▶ _Problem to solve_: Go through the following data and transcribe exactly the stretch of lines from the one holding "(494, 167) = (324, 402): yellow" to the one holding "(625, 144) = (395, 513): purple", both included.

▶ _Input for this task_:
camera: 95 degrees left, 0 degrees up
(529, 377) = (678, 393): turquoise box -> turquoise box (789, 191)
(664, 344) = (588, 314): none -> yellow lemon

* * *

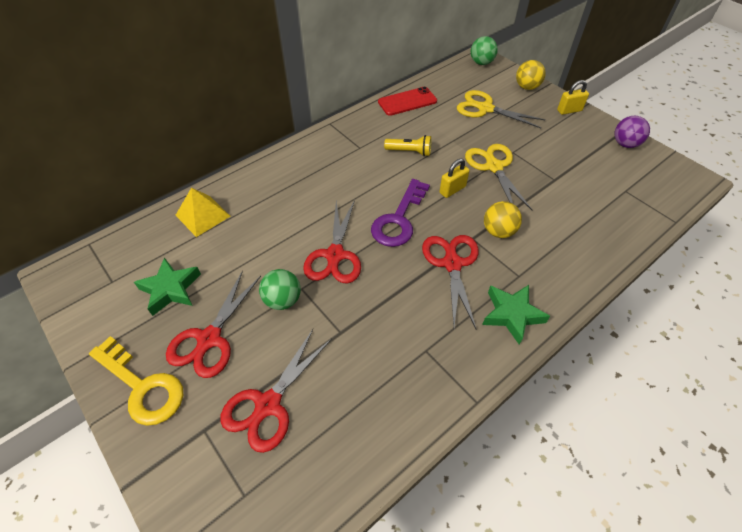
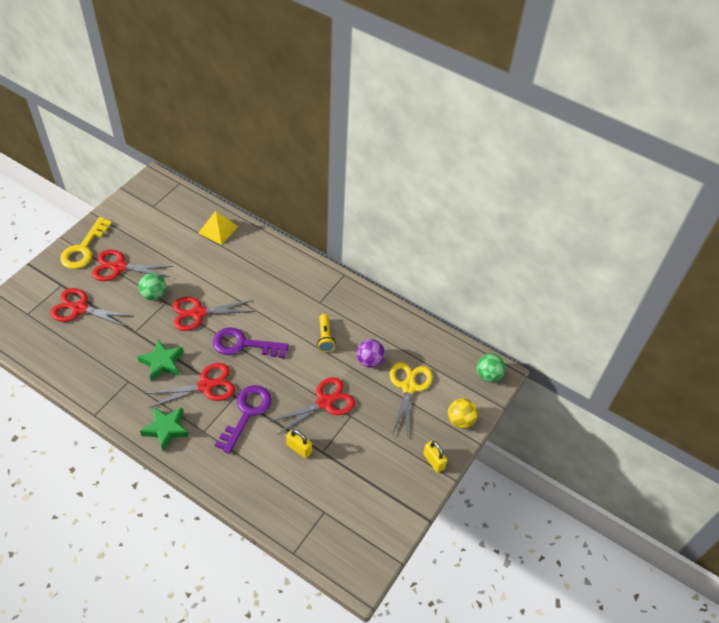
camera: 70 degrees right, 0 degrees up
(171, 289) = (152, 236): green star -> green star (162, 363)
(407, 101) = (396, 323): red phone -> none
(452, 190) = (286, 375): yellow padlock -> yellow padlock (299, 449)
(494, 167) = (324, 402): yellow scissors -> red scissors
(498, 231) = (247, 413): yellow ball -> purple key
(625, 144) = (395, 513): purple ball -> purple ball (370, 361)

▶ _Solution to the exercise_:
(494, 167) = (324, 402): yellow scissors -> red scissors
(498, 231) = (247, 413): yellow ball -> purple key
(625, 144) = (395, 513): purple ball -> purple ball (370, 361)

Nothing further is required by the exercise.